Task inputs Block Start

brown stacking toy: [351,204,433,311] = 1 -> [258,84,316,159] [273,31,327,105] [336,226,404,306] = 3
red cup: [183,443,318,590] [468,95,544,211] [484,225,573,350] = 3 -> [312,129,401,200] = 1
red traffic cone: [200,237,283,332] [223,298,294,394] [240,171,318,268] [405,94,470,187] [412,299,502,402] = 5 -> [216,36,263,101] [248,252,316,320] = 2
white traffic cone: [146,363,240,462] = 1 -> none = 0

Task inputs Block End
Task inputs Block Start

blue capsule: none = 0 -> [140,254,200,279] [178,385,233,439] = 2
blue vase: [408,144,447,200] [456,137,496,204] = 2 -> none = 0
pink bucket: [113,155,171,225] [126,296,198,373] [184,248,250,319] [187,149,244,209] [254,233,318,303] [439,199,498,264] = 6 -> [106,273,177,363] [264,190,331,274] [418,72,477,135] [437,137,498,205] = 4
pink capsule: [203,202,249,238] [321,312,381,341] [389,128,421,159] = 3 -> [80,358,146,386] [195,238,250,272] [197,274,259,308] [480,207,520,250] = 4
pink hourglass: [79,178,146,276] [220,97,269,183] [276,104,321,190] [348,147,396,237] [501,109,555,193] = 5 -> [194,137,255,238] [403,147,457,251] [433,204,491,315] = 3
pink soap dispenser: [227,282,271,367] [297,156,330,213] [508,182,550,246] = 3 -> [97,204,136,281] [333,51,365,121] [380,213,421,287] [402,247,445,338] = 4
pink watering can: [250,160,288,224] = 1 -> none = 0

Task inputs Block End

• Work instructions
Locate the word "cone" in the records and collect each line it appears in.

• Task answer
red traffic cone: [200,237,283,332] [223,298,294,394] [240,171,318,268] [405,94,470,187] [412,299,502,402] = 5 -> [216,36,263,101] [248,252,316,320] = 2
white traffic cone: [146,363,240,462] = 1 -> none = 0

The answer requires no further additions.